ENTRIES SHOWN:
□ □ □
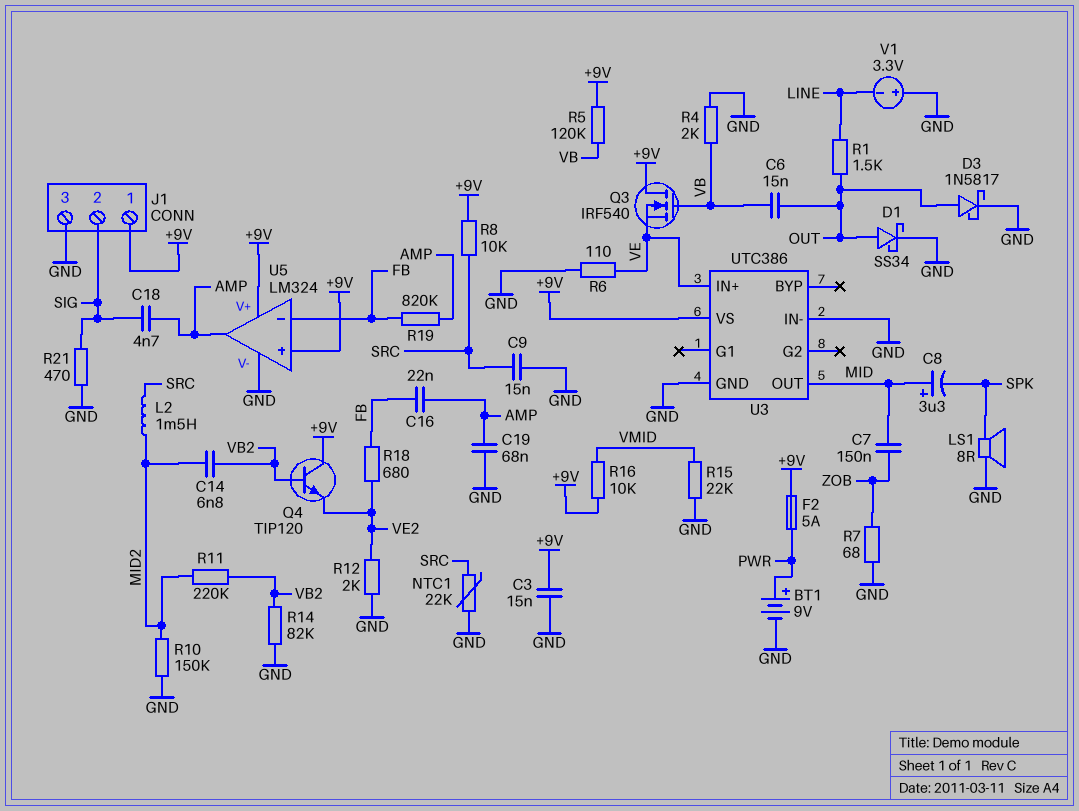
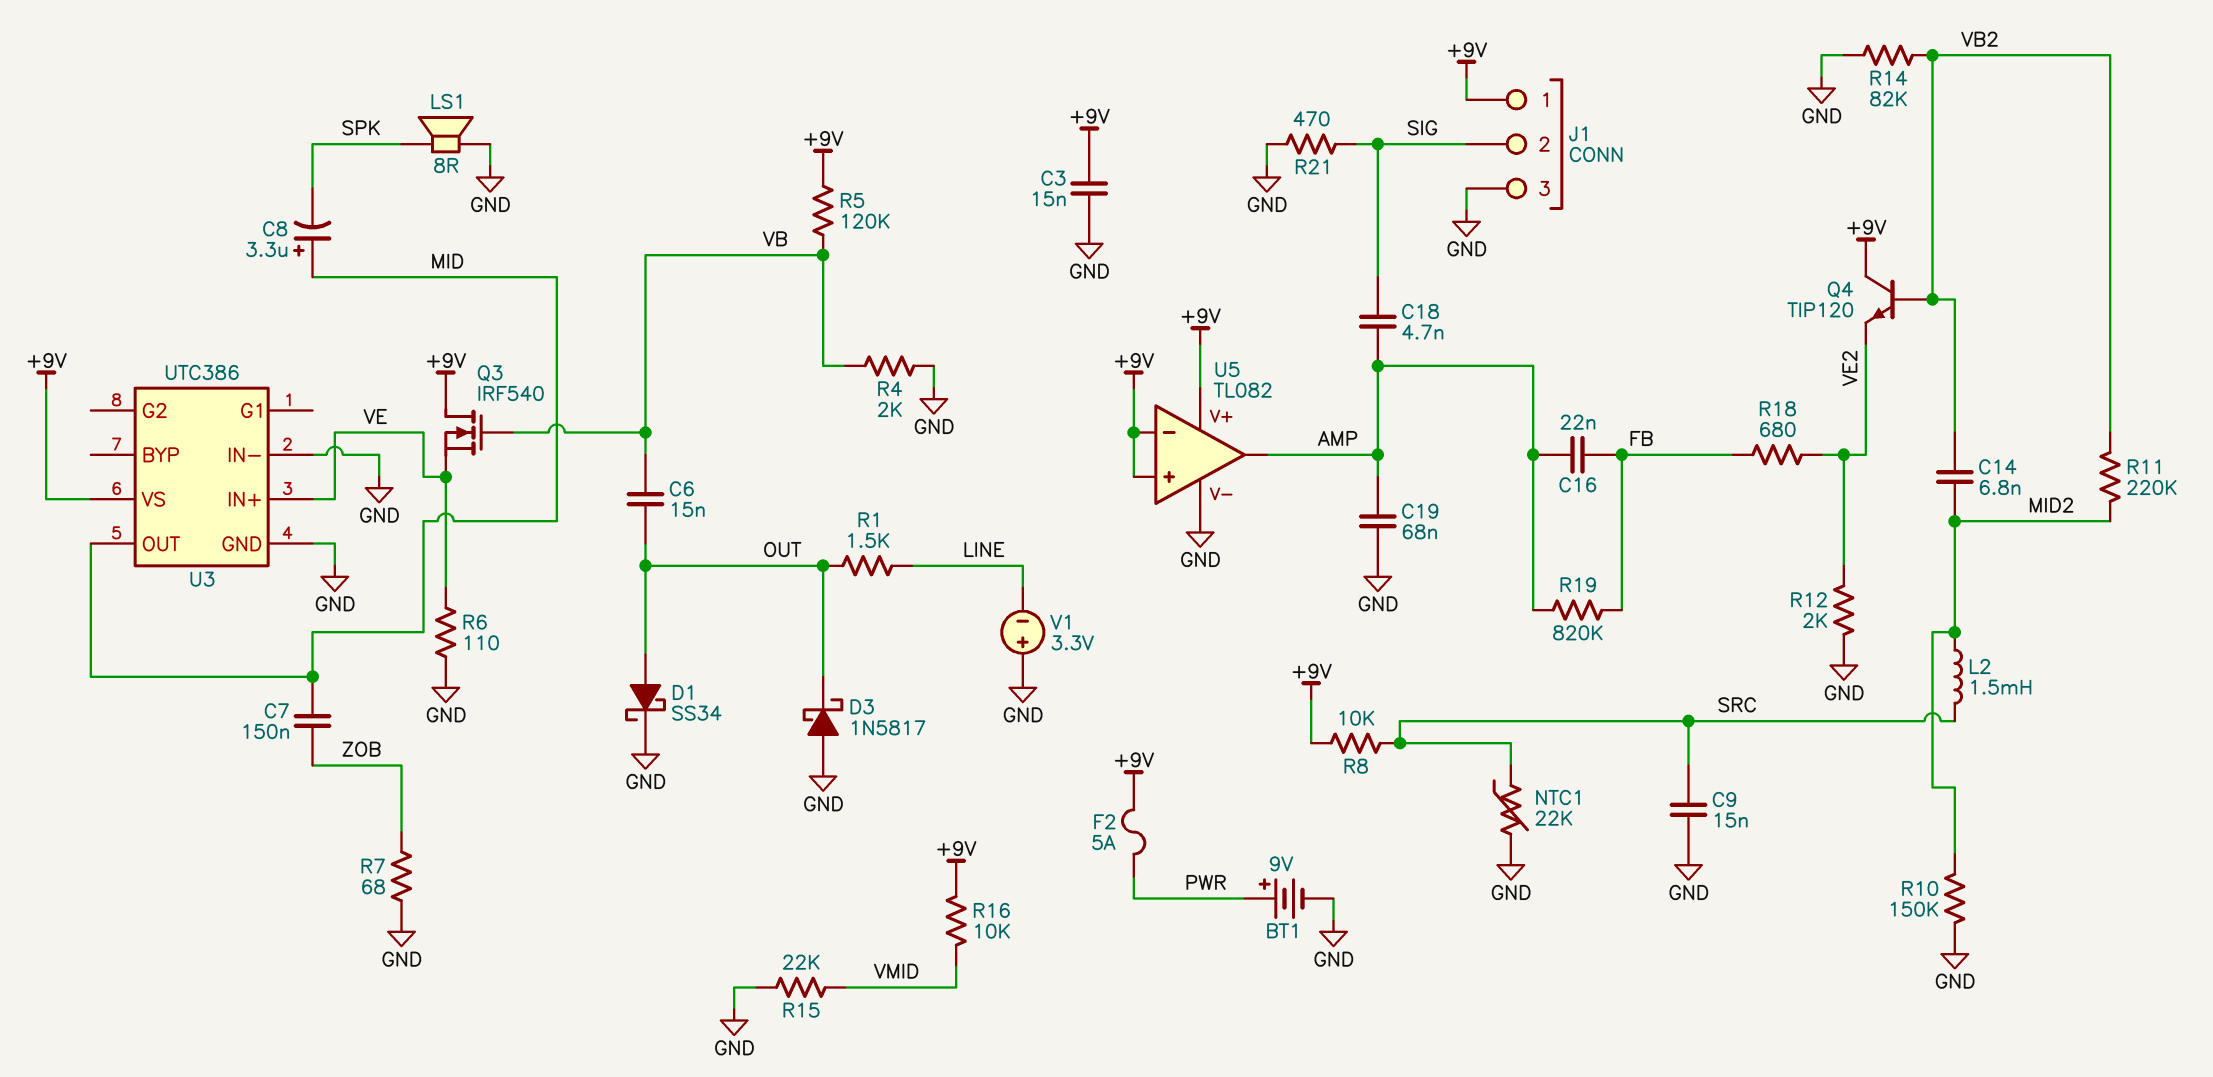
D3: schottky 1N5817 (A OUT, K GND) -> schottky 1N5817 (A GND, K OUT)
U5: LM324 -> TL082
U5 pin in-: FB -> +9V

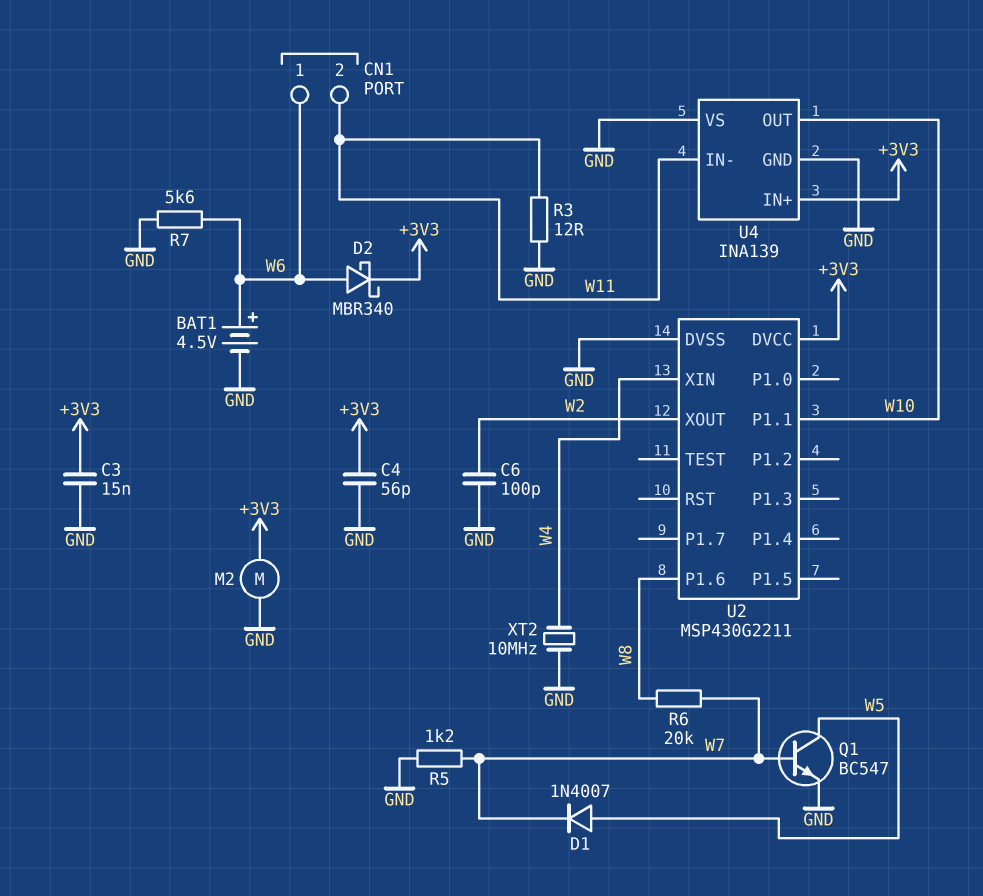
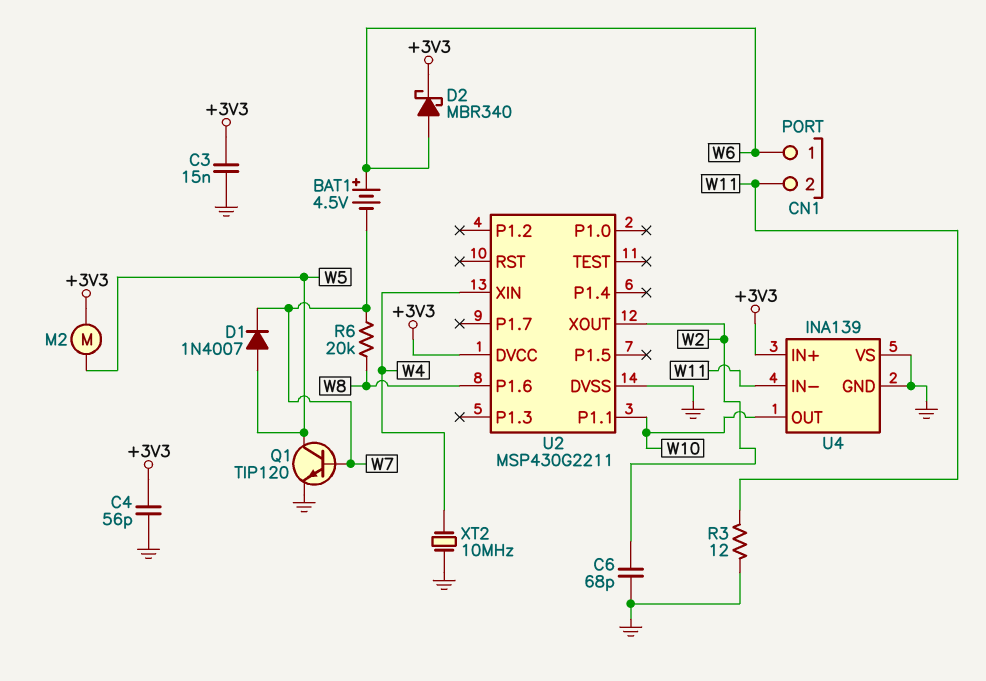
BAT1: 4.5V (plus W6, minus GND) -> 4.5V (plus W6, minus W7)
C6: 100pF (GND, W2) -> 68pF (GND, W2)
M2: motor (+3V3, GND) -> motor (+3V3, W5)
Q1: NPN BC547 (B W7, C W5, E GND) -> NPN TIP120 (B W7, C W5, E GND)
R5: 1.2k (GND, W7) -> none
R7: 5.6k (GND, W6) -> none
□ □ □
PROBLEM STATEMENT: Reproduce every record above exactly as given, excluding pictures from the result.

SOLVED EXERCISE:
D3: schottky 1N5817 (A OUT, K GND) -> schottky 1N5817 (A GND, K OUT)
U5: LM324 -> TL082
U5 pin in-: FB -> +9V

BAT1: 4.5V (plus W6, minus GND) -> 4.5V (plus W6, minus W7)
C6: 100pF (GND, W2) -> 68pF (GND, W2)
M2: motor (+3V3, GND) -> motor (+3V3, W5)
Q1: NPN BC547 (B W7, C W5, E GND) -> NPN TIP120 (B W7, C W5, E GND)
R5: 1.2k (GND, W7) -> none
R7: 5.6k (GND, W6) -> none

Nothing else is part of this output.